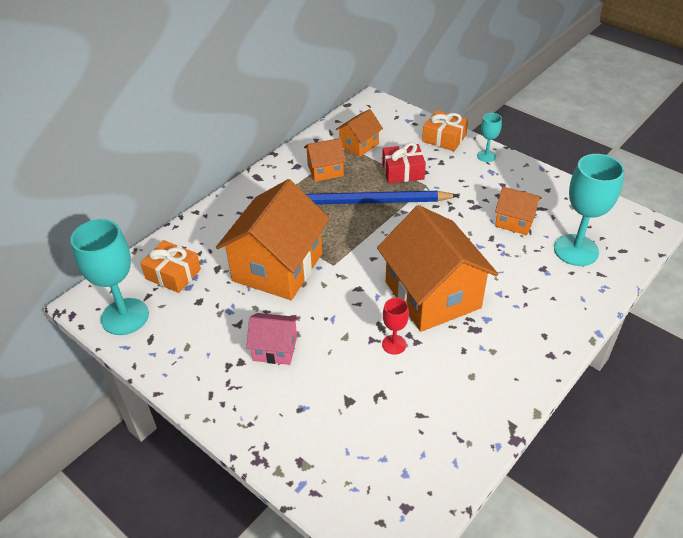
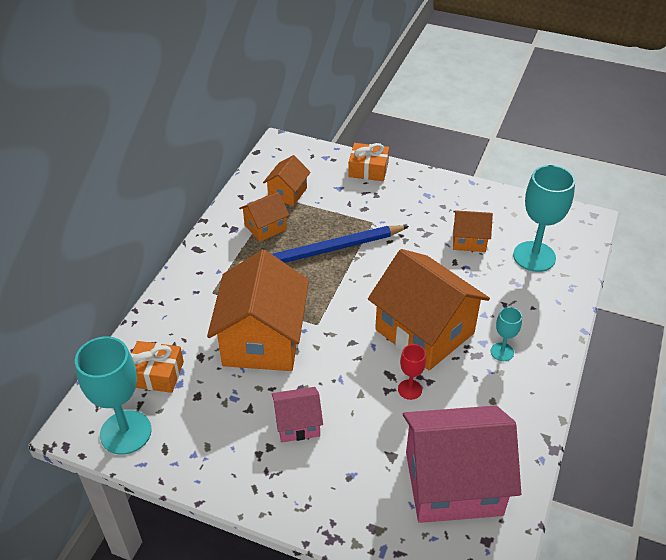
camera: 20 degrees left, 0 degrees up
(397, 443) = (453, 483): none -> pink house
(403, 171) = (343, 212): red gift -> none
(486, 156) = (416, 180): turquoise goblet -> turquoise goblet (502, 352)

**Task objective:**
Print the listing exactly. No pictures belong in the copy.

**Answer to the exercise:**
camera: 20 degrees left, 0 degrees up
(397, 443) = (453, 483): none -> pink house
(403, 171) = (343, 212): red gift -> none
(486, 156) = (416, 180): turquoise goblet -> turquoise goblet (502, 352)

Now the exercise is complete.